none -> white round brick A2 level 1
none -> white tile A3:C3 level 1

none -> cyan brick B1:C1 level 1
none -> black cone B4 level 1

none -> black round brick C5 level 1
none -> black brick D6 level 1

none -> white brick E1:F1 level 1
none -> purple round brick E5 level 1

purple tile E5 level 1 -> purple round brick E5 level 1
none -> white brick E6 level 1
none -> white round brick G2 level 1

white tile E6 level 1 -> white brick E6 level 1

========

• [Problem details] A verbatim restatement of all the entries above is required.

• [Task answer]
none -> white round brick A2 level 1
none -> white tile A3:C3 level 1

none -> cyan brick B1:C1 level 1
none -> black cone B4 level 1

none -> black round brick C5 level 1
none -> black brick D6 level 1

none -> white brick E1:F1 level 1
none -> purple round brick E5 level 1

purple tile E5 level 1 -> purple round brick E5 level 1
none -> white brick E6 level 1
none -> white round brick G2 level 1

white tile E6 level 1 -> white brick E6 level 1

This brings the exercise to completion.